**The task:** Write out precisely the lines beginning with the line that contains "(392, 272) = (356, 289): none -> blue trophy" and ending with the last line of the entries, and no other lines.

**Source material:**

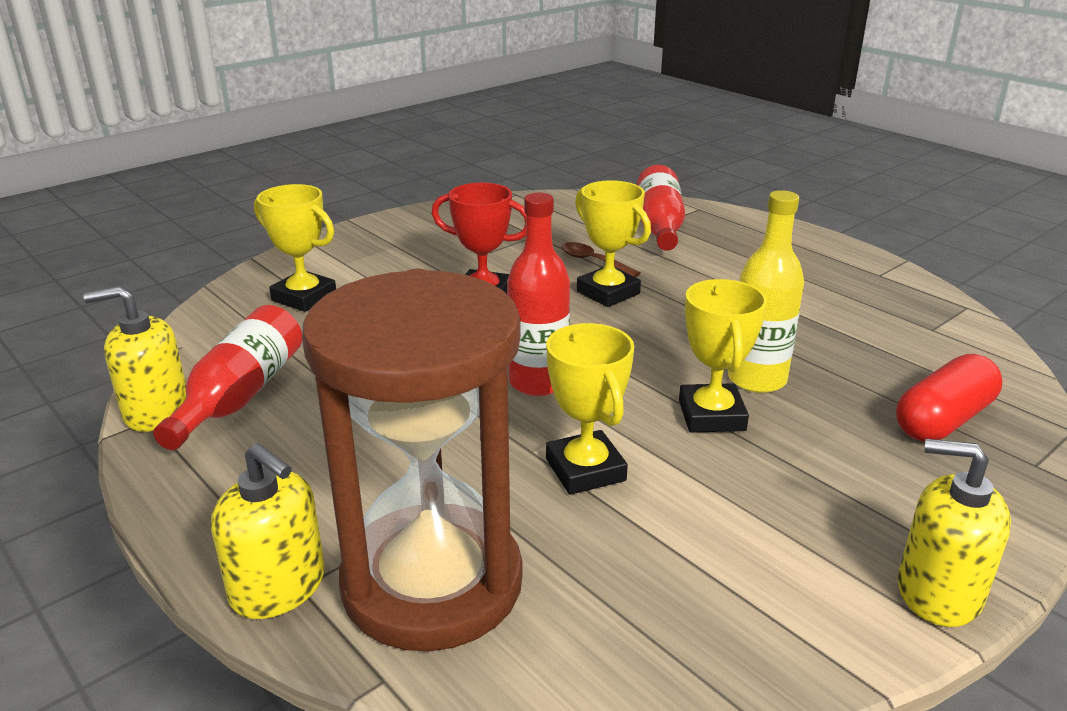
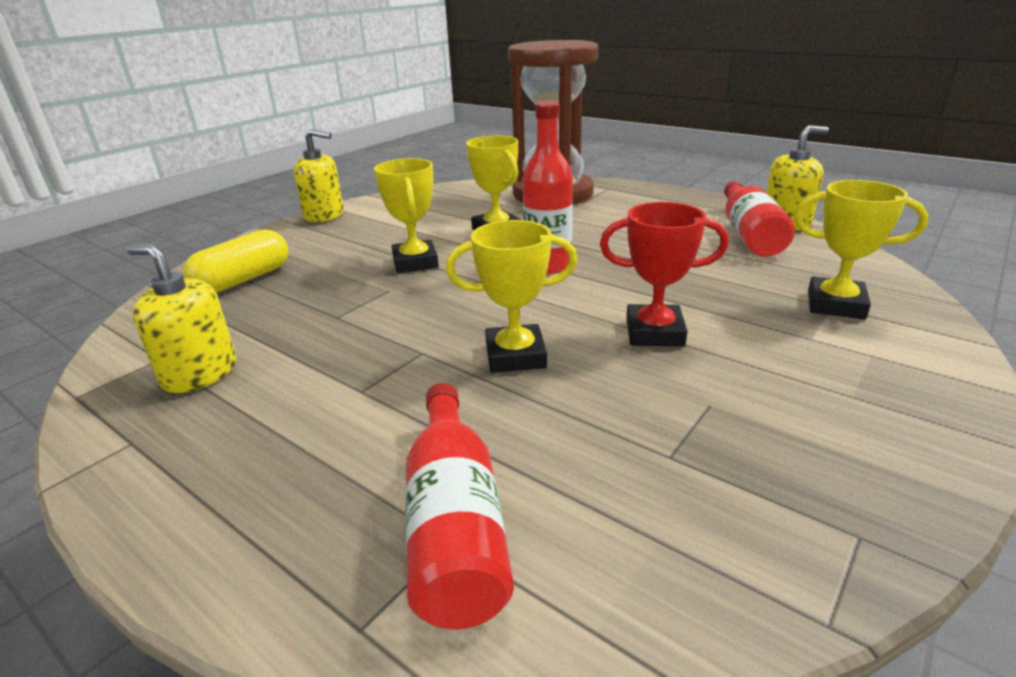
camera: 170 degrees right, 0 degrees up
(278, 587) = (616, 187): yellow soap dispenser -> yellow soap dispenser (200, 373)
(593, 261) = (550, 405): brown spoon -> none
(608, 292) = (515, 355): yellow trophy -> yellow trophy turned 45 degrees counterclockwise
(757, 379) = (372, 288): yellow bottle -> none
(943, 420) = (243, 280): red capsule -> yellow capsule

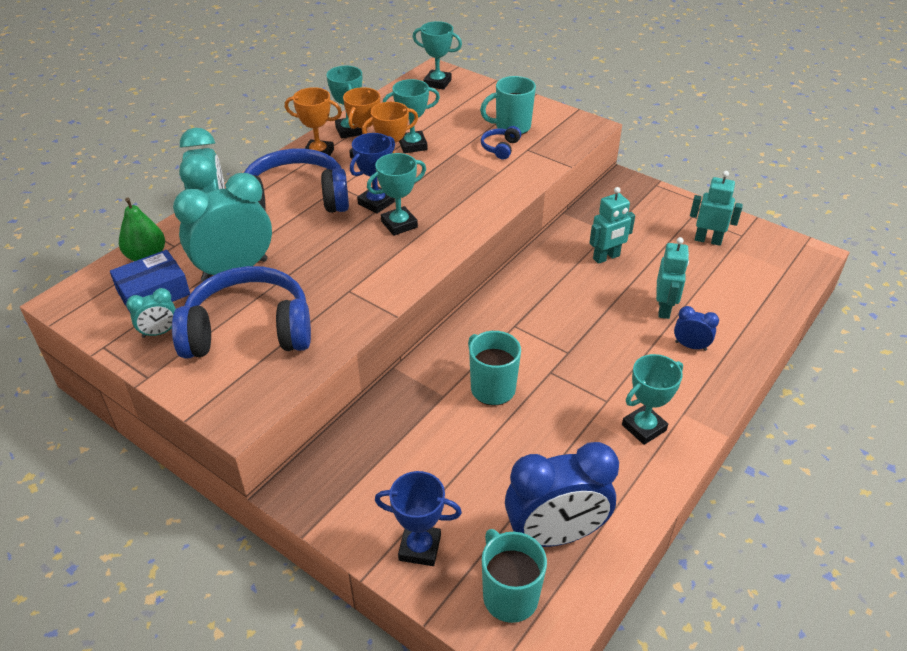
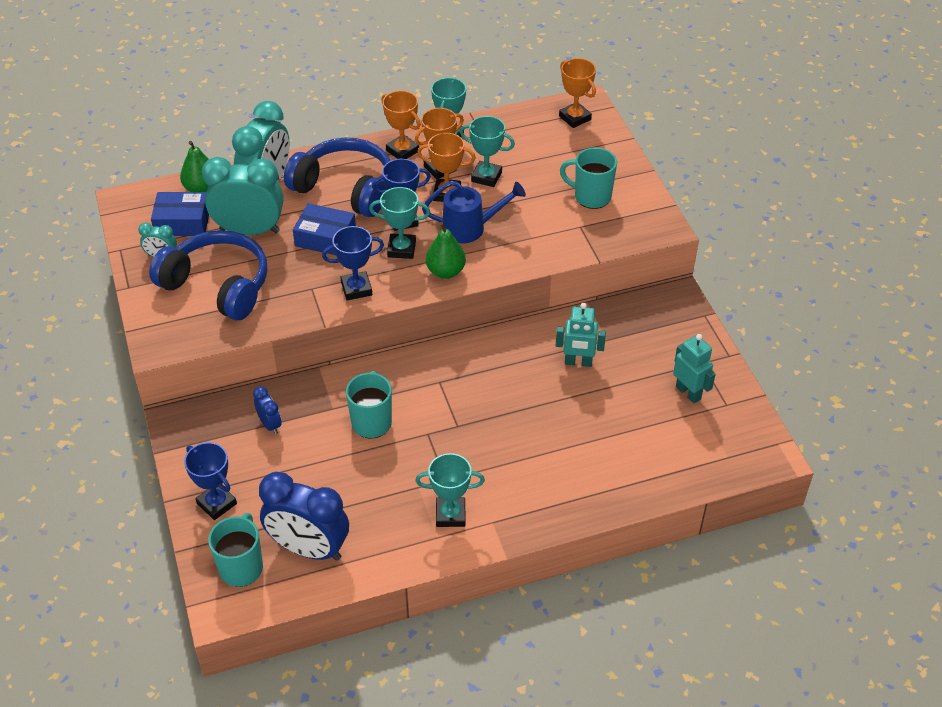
camera: 35 degrees right, 5 degrees up
(318, 245) = (325, 238): none -> blue box
(392, 272) = (356, 289): none -> blue trophy
(437, 83) = (575, 118): turquoise trophy -> orange trophy
(441, 185) = (470, 228): none -> blue watering can
(457, 224) = (445, 271): none -> green pear
(500, 148) = (558, 214): blue headphones -> none
(664, 309) = (575, 433): turquoise robot -> none
(690, 346) = (560, 475): blue clock -> blue clock (270, 424)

**Your response:**
(392, 272) = (356, 289): none -> blue trophy
(437, 83) = (575, 118): turquoise trophy -> orange trophy
(441, 185) = (470, 228): none -> blue watering can
(457, 224) = (445, 271): none -> green pear
(500, 148) = (558, 214): blue headphones -> none
(664, 309) = (575, 433): turquoise robot -> none
(690, 346) = (560, 475): blue clock -> blue clock (270, 424)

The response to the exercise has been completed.